Data items
..............................

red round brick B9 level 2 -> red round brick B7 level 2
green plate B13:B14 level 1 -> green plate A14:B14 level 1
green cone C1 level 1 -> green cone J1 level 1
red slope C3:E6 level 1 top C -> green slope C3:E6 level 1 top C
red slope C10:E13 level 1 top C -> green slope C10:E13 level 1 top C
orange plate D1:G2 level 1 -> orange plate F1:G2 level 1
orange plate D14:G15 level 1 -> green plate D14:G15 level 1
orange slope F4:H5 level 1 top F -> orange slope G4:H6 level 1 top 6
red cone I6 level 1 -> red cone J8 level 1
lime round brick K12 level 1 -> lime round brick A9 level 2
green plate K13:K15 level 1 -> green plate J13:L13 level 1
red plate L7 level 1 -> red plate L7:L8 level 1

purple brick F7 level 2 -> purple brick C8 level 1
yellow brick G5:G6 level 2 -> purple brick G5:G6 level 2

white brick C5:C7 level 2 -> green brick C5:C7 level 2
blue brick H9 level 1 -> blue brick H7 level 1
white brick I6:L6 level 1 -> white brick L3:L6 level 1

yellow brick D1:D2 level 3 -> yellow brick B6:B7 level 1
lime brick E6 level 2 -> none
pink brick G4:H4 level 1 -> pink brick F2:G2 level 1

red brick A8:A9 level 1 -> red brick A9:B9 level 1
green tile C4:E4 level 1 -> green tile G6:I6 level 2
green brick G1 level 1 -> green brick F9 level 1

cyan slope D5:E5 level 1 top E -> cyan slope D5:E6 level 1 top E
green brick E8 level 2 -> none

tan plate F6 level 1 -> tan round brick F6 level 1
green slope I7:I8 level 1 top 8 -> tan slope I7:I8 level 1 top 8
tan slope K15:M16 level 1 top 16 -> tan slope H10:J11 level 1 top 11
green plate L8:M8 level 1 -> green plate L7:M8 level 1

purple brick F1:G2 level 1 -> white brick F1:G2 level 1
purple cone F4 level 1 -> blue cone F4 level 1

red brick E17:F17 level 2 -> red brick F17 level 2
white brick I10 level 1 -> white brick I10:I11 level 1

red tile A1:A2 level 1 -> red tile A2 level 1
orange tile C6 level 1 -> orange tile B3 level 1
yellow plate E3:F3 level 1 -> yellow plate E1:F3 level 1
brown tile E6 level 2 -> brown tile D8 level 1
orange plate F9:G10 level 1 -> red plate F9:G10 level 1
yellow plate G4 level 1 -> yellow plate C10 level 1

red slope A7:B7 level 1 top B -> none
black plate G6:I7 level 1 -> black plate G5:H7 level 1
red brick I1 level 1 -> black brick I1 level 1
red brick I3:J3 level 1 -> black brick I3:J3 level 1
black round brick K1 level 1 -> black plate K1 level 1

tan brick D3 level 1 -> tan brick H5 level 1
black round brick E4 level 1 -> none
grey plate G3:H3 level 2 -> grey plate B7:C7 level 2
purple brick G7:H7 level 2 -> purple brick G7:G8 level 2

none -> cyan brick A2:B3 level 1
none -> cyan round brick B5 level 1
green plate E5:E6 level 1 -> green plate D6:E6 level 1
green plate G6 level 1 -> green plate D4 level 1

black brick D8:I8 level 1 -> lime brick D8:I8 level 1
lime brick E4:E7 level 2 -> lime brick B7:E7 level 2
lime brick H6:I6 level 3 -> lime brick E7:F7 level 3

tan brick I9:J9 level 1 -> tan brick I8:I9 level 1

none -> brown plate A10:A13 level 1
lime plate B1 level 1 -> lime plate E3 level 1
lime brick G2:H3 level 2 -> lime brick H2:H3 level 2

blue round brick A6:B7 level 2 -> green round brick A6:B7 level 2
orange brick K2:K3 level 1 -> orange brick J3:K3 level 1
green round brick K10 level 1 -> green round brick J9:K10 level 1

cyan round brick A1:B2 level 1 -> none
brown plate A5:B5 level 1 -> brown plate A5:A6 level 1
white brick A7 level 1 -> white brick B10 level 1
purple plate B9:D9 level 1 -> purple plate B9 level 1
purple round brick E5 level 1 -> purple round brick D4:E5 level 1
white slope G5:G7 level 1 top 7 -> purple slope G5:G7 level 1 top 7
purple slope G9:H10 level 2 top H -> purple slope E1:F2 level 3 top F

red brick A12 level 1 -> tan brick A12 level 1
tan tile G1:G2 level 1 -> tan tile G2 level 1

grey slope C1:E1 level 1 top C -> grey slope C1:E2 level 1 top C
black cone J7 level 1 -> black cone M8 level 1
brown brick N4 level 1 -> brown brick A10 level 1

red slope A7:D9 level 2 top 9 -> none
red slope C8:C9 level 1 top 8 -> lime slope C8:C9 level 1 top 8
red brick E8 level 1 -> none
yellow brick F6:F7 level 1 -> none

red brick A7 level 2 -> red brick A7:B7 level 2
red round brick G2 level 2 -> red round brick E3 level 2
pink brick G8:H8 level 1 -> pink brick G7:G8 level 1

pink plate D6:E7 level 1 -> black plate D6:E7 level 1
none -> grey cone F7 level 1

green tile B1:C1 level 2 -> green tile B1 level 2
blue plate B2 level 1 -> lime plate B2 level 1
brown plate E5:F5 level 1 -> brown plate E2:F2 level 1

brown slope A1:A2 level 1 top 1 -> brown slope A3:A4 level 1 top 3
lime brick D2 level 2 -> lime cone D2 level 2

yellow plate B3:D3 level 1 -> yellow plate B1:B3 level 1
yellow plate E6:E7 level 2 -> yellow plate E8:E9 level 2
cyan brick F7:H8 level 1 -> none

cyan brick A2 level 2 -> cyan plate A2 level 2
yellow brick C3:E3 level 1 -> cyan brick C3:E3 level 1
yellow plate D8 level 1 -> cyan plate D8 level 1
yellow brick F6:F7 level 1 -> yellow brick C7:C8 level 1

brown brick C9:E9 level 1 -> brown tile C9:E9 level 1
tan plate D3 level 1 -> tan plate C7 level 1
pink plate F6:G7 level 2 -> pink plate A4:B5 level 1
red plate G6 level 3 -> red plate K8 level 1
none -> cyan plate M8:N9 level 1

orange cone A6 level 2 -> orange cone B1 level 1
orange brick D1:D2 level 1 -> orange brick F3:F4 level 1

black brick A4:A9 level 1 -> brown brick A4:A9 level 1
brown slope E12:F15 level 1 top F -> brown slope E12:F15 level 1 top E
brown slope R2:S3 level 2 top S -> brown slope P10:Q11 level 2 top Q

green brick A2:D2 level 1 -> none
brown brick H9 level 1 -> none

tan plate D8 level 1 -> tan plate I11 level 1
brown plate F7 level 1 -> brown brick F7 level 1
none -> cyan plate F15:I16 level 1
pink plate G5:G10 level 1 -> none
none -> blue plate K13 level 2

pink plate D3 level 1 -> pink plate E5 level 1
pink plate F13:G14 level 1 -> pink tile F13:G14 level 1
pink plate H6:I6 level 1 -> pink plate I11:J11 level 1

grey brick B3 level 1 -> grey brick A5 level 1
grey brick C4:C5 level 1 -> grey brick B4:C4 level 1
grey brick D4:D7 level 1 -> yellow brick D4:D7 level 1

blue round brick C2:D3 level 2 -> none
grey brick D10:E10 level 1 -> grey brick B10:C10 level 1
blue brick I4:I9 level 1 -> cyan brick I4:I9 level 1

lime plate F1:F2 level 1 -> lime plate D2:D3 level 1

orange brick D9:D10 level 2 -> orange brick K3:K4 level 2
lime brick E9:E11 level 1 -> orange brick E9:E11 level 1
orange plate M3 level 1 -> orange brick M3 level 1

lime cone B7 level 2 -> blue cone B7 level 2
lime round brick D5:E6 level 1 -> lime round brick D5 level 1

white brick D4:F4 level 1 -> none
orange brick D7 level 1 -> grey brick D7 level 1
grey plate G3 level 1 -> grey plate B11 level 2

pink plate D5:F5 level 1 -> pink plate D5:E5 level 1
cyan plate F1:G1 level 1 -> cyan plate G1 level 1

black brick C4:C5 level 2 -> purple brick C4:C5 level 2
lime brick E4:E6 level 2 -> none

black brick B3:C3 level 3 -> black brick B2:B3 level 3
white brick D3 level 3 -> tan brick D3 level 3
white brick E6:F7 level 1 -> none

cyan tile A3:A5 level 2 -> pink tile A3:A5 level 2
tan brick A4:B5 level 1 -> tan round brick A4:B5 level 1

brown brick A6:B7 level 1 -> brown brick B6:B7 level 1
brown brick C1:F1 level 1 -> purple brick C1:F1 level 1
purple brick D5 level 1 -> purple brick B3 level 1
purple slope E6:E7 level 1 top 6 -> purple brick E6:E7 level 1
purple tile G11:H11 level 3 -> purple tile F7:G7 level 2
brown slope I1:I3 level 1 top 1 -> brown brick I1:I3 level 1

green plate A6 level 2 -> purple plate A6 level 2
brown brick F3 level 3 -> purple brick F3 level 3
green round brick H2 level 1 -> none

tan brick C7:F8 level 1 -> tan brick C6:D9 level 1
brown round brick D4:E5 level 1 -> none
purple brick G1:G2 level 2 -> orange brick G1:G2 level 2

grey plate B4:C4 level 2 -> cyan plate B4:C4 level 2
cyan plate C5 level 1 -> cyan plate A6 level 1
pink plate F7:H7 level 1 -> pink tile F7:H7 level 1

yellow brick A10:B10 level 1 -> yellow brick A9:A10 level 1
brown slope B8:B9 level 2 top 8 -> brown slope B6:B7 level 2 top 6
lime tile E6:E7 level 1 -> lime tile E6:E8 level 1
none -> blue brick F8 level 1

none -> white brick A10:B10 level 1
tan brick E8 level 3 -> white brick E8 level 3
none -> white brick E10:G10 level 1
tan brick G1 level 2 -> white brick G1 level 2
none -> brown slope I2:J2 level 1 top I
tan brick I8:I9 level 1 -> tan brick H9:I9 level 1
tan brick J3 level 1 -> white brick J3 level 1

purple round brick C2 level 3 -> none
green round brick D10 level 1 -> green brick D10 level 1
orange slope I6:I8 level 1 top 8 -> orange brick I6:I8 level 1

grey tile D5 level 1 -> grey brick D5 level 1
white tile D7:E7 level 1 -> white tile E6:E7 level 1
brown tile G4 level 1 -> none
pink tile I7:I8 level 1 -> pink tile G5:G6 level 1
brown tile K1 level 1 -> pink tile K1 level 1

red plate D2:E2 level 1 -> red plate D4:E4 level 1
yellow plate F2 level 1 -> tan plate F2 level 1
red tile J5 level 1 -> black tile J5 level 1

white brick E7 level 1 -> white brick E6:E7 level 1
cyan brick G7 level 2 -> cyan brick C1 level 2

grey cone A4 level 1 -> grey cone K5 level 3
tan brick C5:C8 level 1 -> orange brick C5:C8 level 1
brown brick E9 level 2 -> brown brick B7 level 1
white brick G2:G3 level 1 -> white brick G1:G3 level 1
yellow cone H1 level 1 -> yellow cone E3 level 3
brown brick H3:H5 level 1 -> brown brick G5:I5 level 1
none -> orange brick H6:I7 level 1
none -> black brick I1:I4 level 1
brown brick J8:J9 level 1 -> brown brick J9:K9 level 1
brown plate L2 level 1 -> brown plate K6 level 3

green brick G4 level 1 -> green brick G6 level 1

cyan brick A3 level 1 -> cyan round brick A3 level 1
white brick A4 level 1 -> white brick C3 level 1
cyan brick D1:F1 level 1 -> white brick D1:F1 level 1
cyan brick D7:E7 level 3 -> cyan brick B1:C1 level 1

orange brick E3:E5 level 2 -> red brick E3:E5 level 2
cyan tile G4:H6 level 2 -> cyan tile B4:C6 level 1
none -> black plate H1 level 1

..............................

A verbatim transcription is needed of the lines above, starting at the line with "green tile B1:C1" and ending at the line with "grey brick D4:D7", both included, and of nothing else.

green tile B1:C1 level 2 -> green tile B1 level 2
blue plate B2 level 1 -> lime plate B2 level 1
brown plate E5:F5 level 1 -> brown plate E2:F2 level 1

brown slope A1:A2 level 1 top 1 -> brown slope A3:A4 level 1 top 3
lime brick D2 level 2 -> lime cone D2 level 2

yellow plate B3:D3 level 1 -> yellow plate B1:B3 level 1
yellow plate E6:E7 level 2 -> yellow plate E8:E9 level 2
cyan brick F7:H8 level 1 -> none

cyan brick A2 level 2 -> cyan plate A2 level 2
yellow brick C3:E3 level 1 -> cyan brick C3:E3 level 1
yellow plate D8 level 1 -> cyan plate D8 level 1
yellow brick F6:F7 level 1 -> yellow brick C7:C8 level 1

brown brick C9:E9 level 1 -> brown tile C9:E9 level 1
tan plate D3 level 1 -> tan plate C7 level 1
pink plate F6:G7 level 2 -> pink plate A4:B5 level 1
red plate G6 level 3 -> red plate K8 level 1
none -> cyan plate M8:N9 level 1

orange cone A6 level 2 -> orange cone B1 level 1
orange brick D1:D2 level 1 -> orange brick F3:F4 level 1

black brick A4:A9 level 1 -> brown brick A4:A9 level 1
brown slope E12:F15 level 1 top F -> brown slope E12:F15 level 1 top E
brown slope R2:S3 level 2 top S -> brown slope P10:Q11 level 2 top Q

green brick A2:D2 level 1 -> none
brown brick H9 level 1 -> none

tan plate D8 level 1 -> tan plate I11 level 1
brown plate F7 level 1 -> brown brick F7 level 1
none -> cyan plate F15:I16 level 1
pink plate G5:G10 level 1 -> none
none -> blue plate K13 level 2

pink plate D3 level 1 -> pink plate E5 level 1
pink plate F13:G14 level 1 -> pink tile F13:G14 level 1
pink plate H6:I6 level 1 -> pink plate I11:J11 level 1

grey brick B3 level 1 -> grey brick A5 level 1
grey brick C4:C5 level 1 -> grey brick B4:C4 level 1
grey brick D4:D7 level 1 -> yellow brick D4:D7 level 1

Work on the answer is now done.